**What is needed**
The response should contain all of the data below, reproduced exactly, and no pictures.

**Collected material**
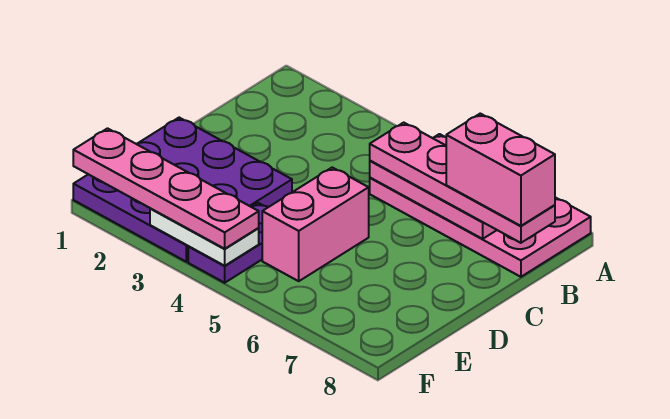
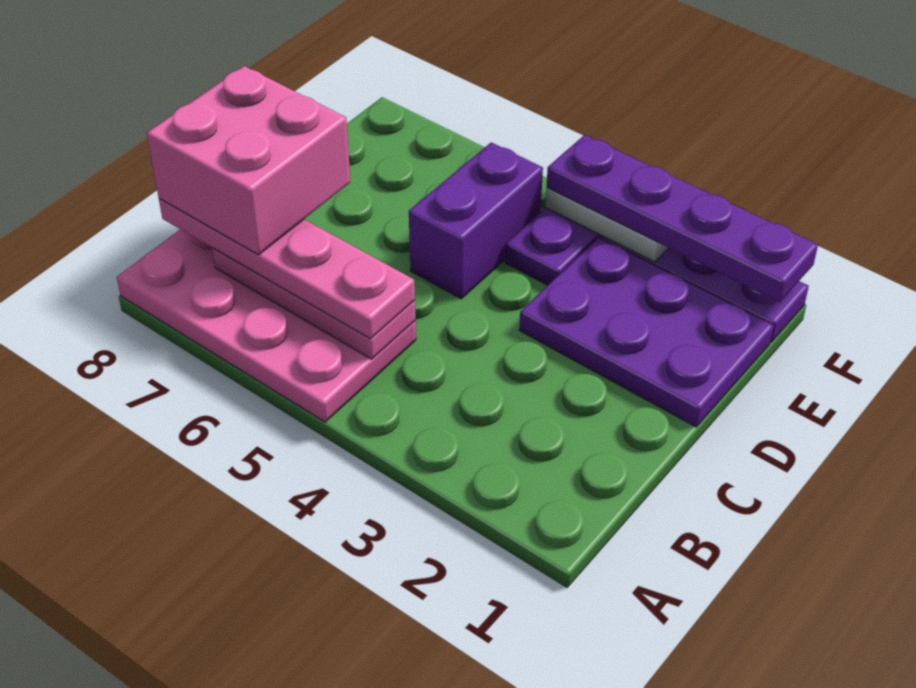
pink brick B7:B8 level 4 -> pink brick B7:C8 level 4
pink brick D5:E5 level 1 -> purple brick D5:E5 level 1
pink plate F1:F4 level 3 -> purple plate F1:F4 level 3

**Answer section**
pink brick B7:B8 level 4 -> pink brick B7:C8 level 4
pink brick D5:E5 level 1 -> purple brick D5:E5 level 1
pink plate F1:F4 level 3 -> purple plate F1:F4 level 3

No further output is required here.